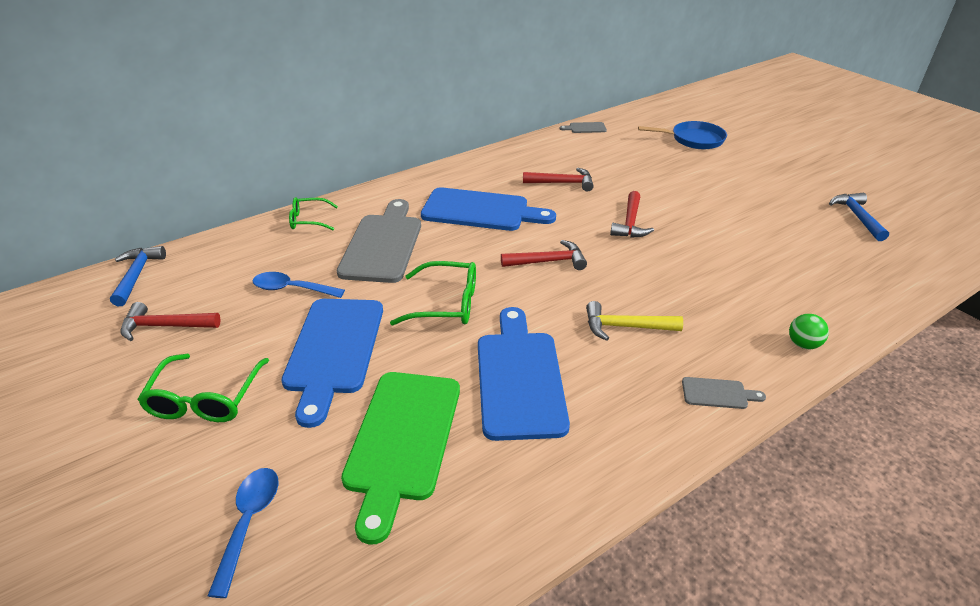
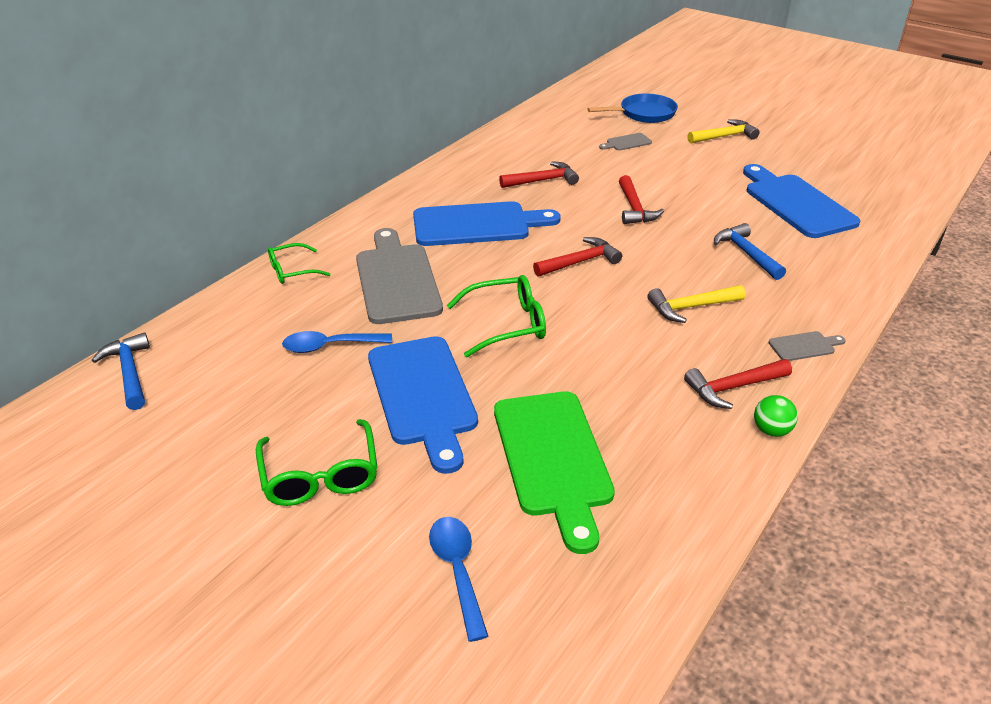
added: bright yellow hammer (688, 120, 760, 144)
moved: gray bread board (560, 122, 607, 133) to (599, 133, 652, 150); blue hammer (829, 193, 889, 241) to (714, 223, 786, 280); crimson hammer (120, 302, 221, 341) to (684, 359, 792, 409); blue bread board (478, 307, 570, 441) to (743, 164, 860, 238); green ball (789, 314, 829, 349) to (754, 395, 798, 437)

==

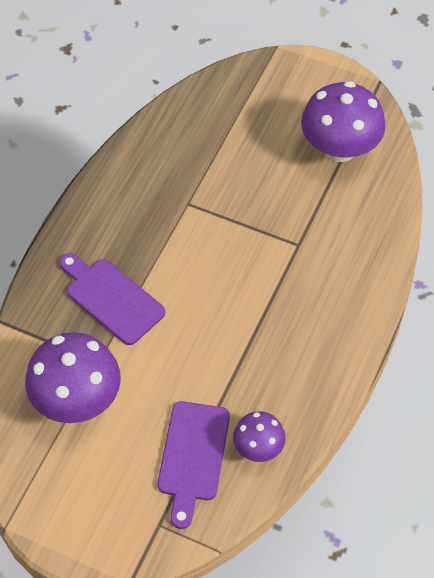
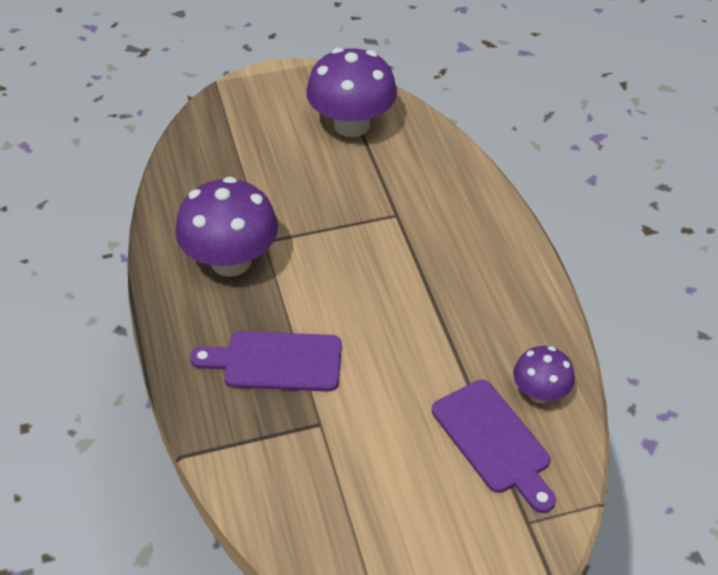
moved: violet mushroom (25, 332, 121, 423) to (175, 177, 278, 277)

• Problem: Scan the data above; copy every line where "moved" appears.

• Response to the task:
moved: gray bread board (560, 122, 607, 133) to (599, 133, 652, 150); blue hammer (829, 193, 889, 241) to (714, 223, 786, 280); crimson hammer (120, 302, 221, 341) to (684, 359, 792, 409); blue bread board (478, 307, 570, 441) to (743, 164, 860, 238); green ball (789, 314, 829, 349) to (754, 395, 798, 437)
moved: violet mushroom (25, 332, 121, 423) to (175, 177, 278, 277)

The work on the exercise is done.